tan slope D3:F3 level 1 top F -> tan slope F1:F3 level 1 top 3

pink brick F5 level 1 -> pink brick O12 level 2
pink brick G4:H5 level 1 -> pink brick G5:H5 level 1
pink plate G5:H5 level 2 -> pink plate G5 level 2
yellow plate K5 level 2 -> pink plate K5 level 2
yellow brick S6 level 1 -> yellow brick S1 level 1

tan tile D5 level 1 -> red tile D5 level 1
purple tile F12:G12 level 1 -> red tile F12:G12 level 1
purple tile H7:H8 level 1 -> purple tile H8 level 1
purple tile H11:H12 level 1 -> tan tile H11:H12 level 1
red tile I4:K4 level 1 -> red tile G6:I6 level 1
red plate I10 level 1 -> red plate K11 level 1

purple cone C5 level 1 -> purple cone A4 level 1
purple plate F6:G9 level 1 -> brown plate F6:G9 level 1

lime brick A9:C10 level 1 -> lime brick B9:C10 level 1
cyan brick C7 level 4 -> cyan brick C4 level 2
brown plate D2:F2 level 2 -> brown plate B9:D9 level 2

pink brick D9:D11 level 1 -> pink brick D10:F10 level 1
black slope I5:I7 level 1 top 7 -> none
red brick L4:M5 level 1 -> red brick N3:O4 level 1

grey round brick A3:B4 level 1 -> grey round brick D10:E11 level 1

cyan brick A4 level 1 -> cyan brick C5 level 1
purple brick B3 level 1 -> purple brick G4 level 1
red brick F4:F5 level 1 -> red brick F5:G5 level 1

----------

> _Work to be completed_
The records above are to be printed in full, exactly as they appear.

> _Expected output_
tan slope D3:F3 level 1 top F -> tan slope F1:F3 level 1 top 3

pink brick F5 level 1 -> pink brick O12 level 2
pink brick G4:H5 level 1 -> pink brick G5:H5 level 1
pink plate G5:H5 level 2 -> pink plate G5 level 2
yellow plate K5 level 2 -> pink plate K5 level 2
yellow brick S6 level 1 -> yellow brick S1 level 1

tan tile D5 level 1 -> red tile D5 level 1
purple tile F12:G12 level 1 -> red tile F12:G12 level 1
purple tile H7:H8 level 1 -> purple tile H8 level 1
purple tile H11:H12 level 1 -> tan tile H11:H12 level 1
red tile I4:K4 level 1 -> red tile G6:I6 level 1
red plate I10 level 1 -> red plate K11 level 1

purple cone C5 level 1 -> purple cone A4 level 1
purple plate F6:G9 level 1 -> brown plate F6:G9 level 1

lime brick A9:C10 level 1 -> lime brick B9:C10 level 1
cyan brick C7 level 4 -> cyan brick C4 level 2
brown plate D2:F2 level 2 -> brown plate B9:D9 level 2

pink brick D9:D11 level 1 -> pink brick D10:F10 level 1
black slope I5:I7 level 1 top 7 -> none
red brick L4:M5 level 1 -> red brick N3:O4 level 1

grey round brick A3:B4 level 1 -> grey round brick D10:E11 level 1

cyan brick A4 level 1 -> cyan brick C5 level 1
purple brick B3 level 1 -> purple brick G4 level 1
red brick F4:F5 level 1 -> red brick F5:G5 level 1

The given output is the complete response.